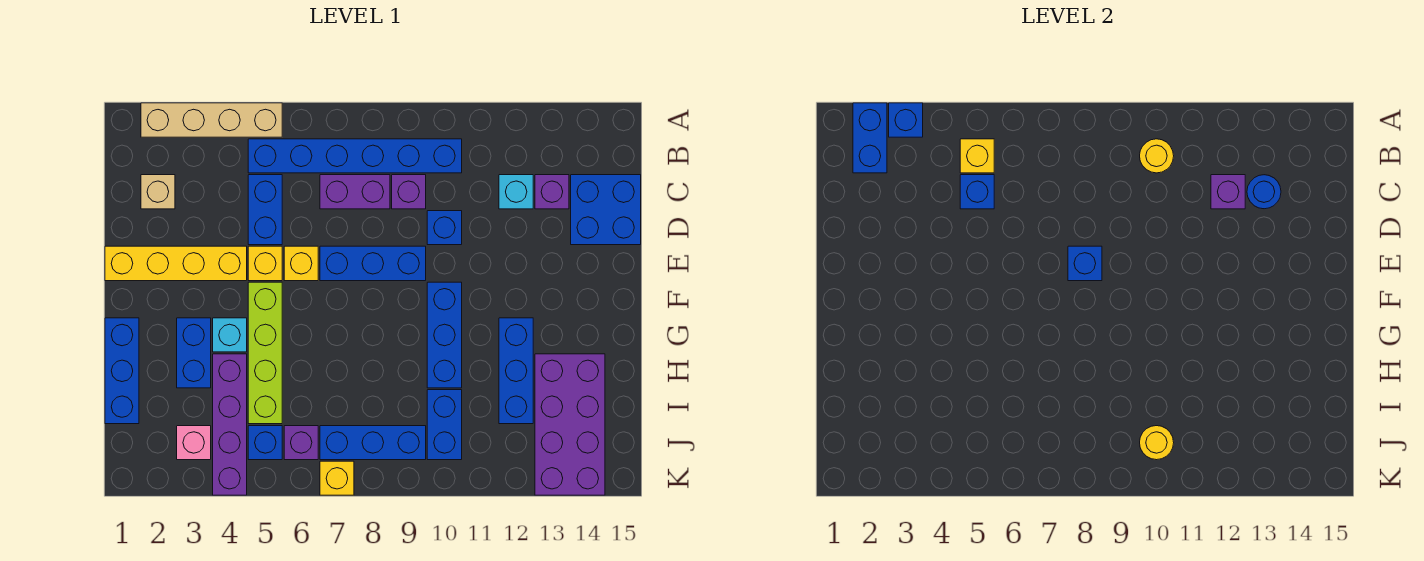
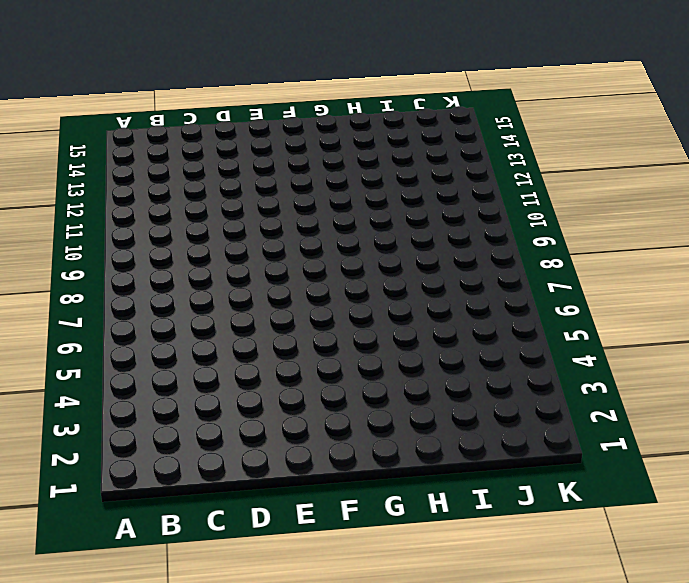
none -> tan brick A2:A5 level 1
none -> blue brick B5:B10 level 1
none -> tan brick C2 level 1
none -> blue brick C5:D5 level 1

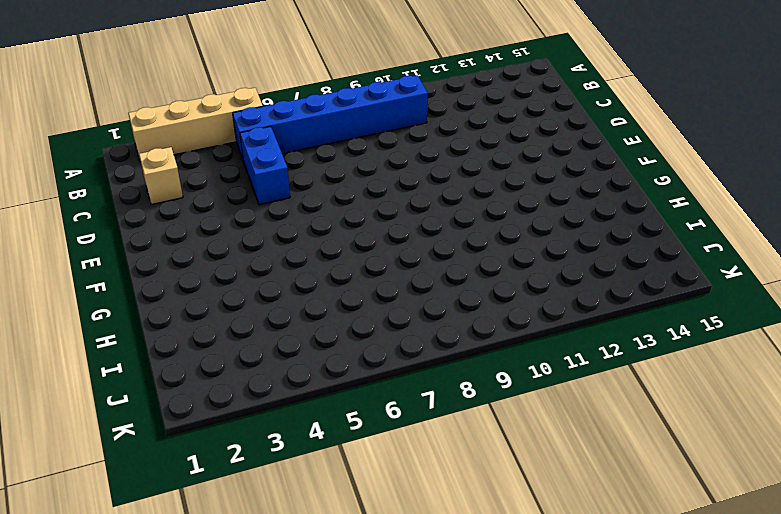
none -> purple brick C7:C8 level 1
none -> purple brick C9 level 1
none -> cyan brick C12 level 1
none -> purple brick C13 level 1

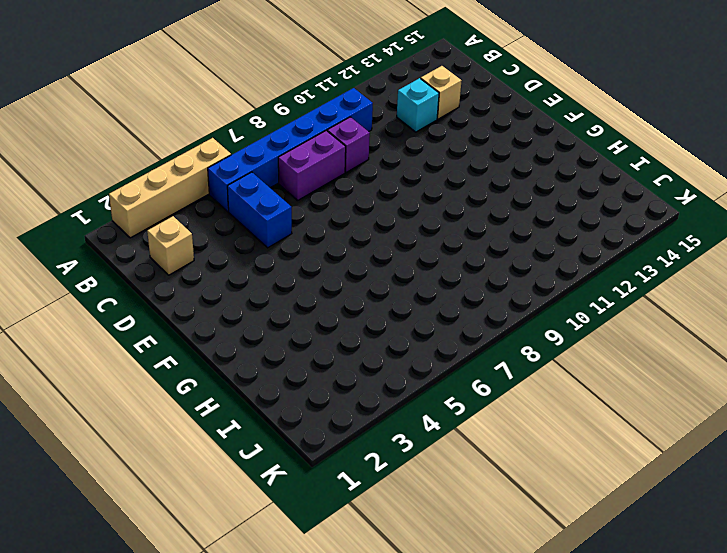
tan brick C13 level 1 -> purple brick C13 level 1
none -> blue brick C14:D15 level 1
none -> blue brick D10 level 1
none -> yellow brick E1:E4 level 1
none -> yellow brick E5 level 1

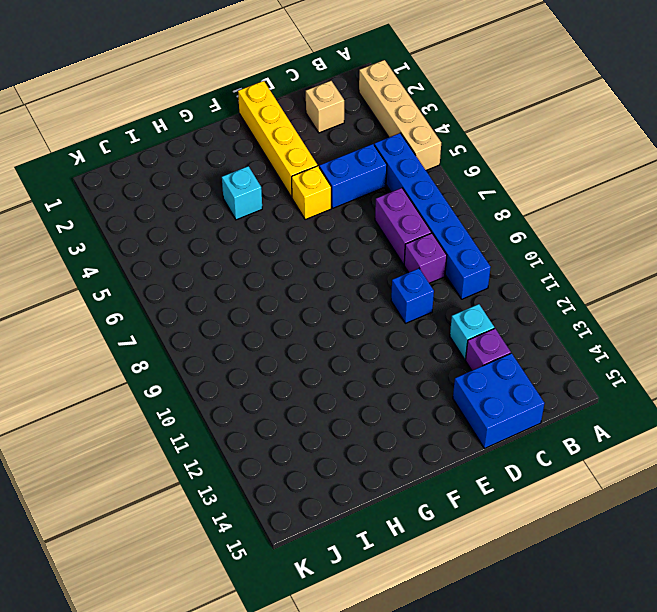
none -> yellow brick E6 level 1
none -> blue brick E7:E9 level 1
none -> lime brick F5:I5 level 1
none -> blue brick F10:H10 level 1

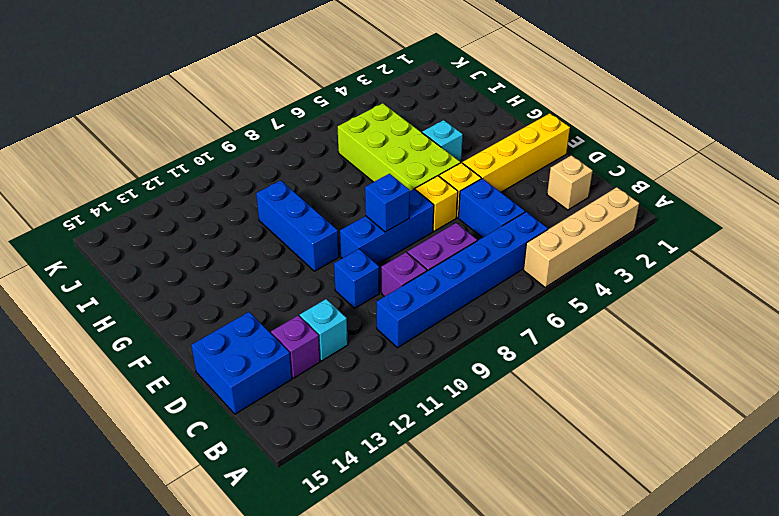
lime brick F5:I6 level 1 -> lime brick F5:I5 level 1
none -> blue brick G1:I1 level 1
none -> blue brick G3:H3 level 1
none -> blue brick G12:I12 level 1
none -> purple brick H4:K4 level 1

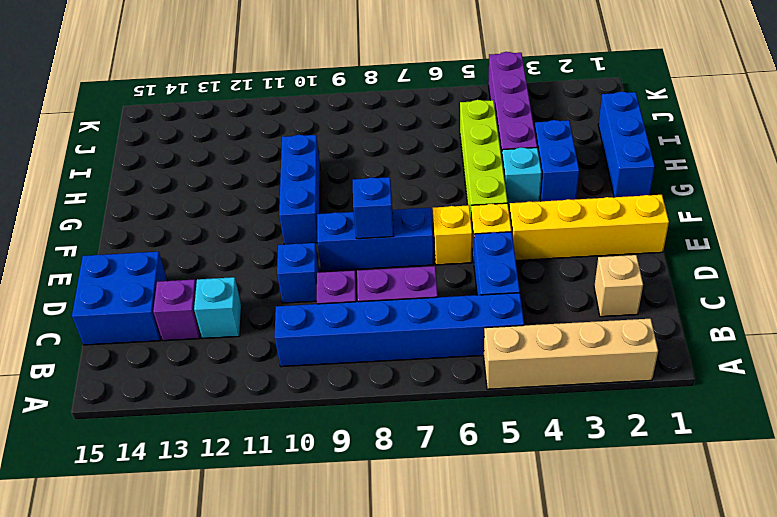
none -> blue brick G12:I12 level 1
none -> purple brick H13:K14 level 1
none -> blue brick I10:J10 level 1
none -> pink brick J3 level 1

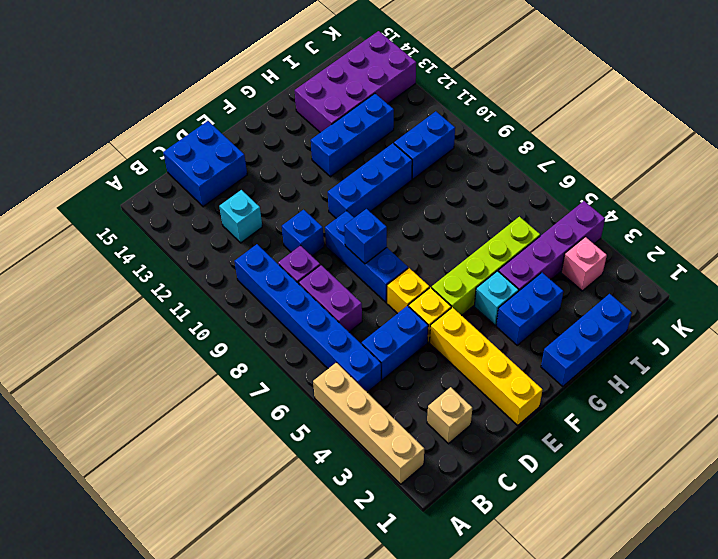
none -> purple brick C13 level 1
none -> blue brick J5 level 1
none -> purple brick J6 level 1
none -> blue brick J7:J9 level 1

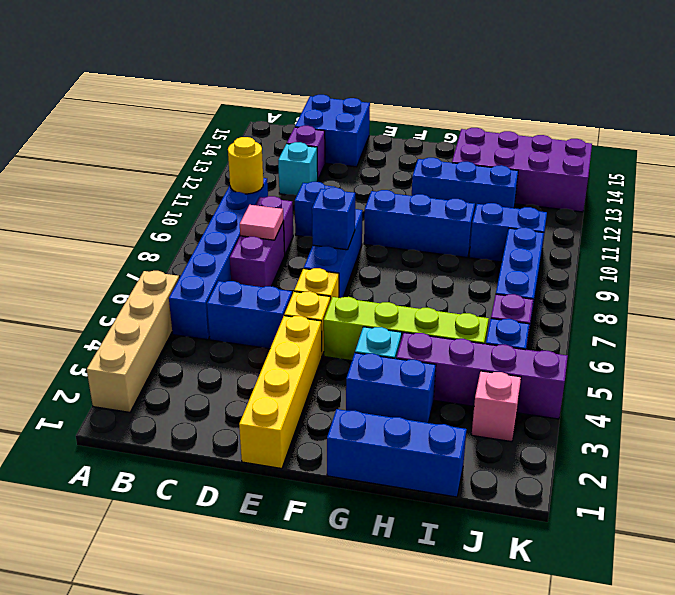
pink tile C8 level 2 -> none
none -> tan brick C2 level 1
none -> yellow brick K7 level 1
none -> blue brick A2:B2 level 2
none -> blue brick A3 level 2

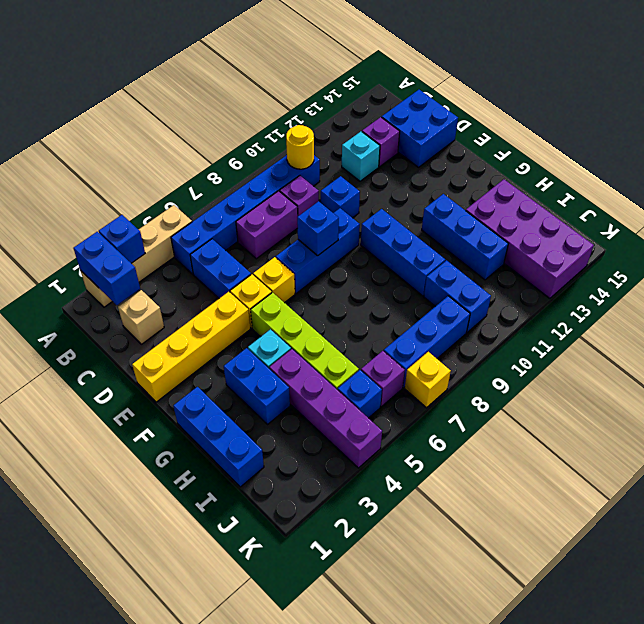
none -> pink brick J3 level 1
none -> yellow brick B5 level 2
none -> blue brick C5 level 2
none -> purple brick C12 level 2

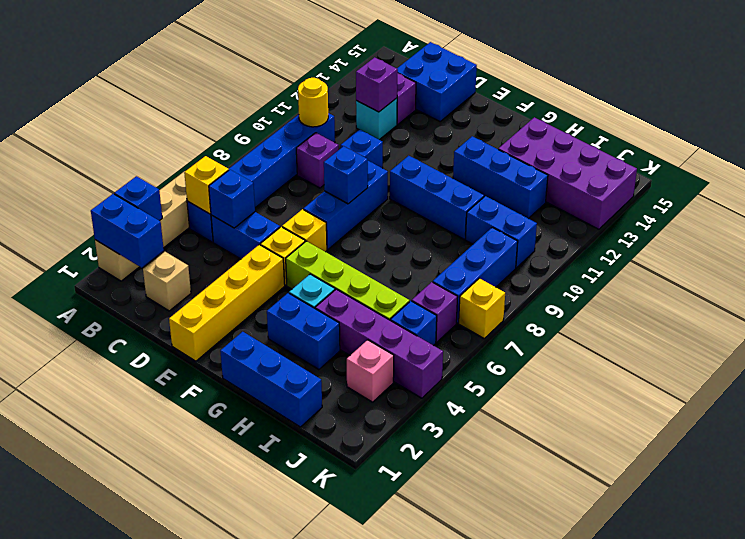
none -> purple brick C7:C8 level 1
none -> blue round brick C13 level 2
none -> yellow round brick J10 level 2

- WHAT YOU ARE ASKED TO DO -
Output the entries above exactly. Drop the pictures.

- TASK RESULT -
none -> tan brick A2:A5 level 1
none -> blue brick B5:B10 level 1
none -> tan brick C2 level 1
none -> blue brick C5:D5 level 1

none -> purple brick C7:C8 level 1
none -> purple brick C9 level 1
none -> cyan brick C12 level 1
none -> purple brick C13 level 1

tan brick C13 level 1 -> purple brick C13 level 1
none -> blue brick C14:D15 level 1
none -> blue brick D10 level 1
none -> yellow brick E1:E4 level 1
none -> yellow brick E5 level 1

none -> yellow brick E6 level 1
none -> blue brick E7:E9 level 1
none -> lime brick F5:I5 level 1
none -> blue brick F10:H10 level 1

lime brick F5:I6 level 1 -> lime brick F5:I5 level 1
none -> blue brick G1:I1 level 1
none -> blue brick G3:H3 level 1
none -> blue brick G12:I12 level 1
none -> purple brick H4:K4 level 1

none -> blue brick G12:I12 level 1
none -> purple brick H13:K14 level 1
none -> blue brick I10:J10 level 1
none -> pink brick J3 level 1

none -> purple brick C13 level 1
none -> blue brick J5 level 1
none -> purple brick J6 level 1
none -> blue brick J7:J9 level 1

pink tile C8 level 2 -> none
none -> tan brick C2 level 1
none -> yellow brick K7 level 1
none -> blue brick A2:B2 level 2
none -> blue brick A3 level 2

none -> pink brick J3 level 1
none -> yellow brick B5 level 2
none -> blue brick C5 level 2
none -> purple brick C12 level 2

none -> purple brick C7:C8 level 1
none -> blue round brick C13 level 2
none -> yellow round brick J10 level 2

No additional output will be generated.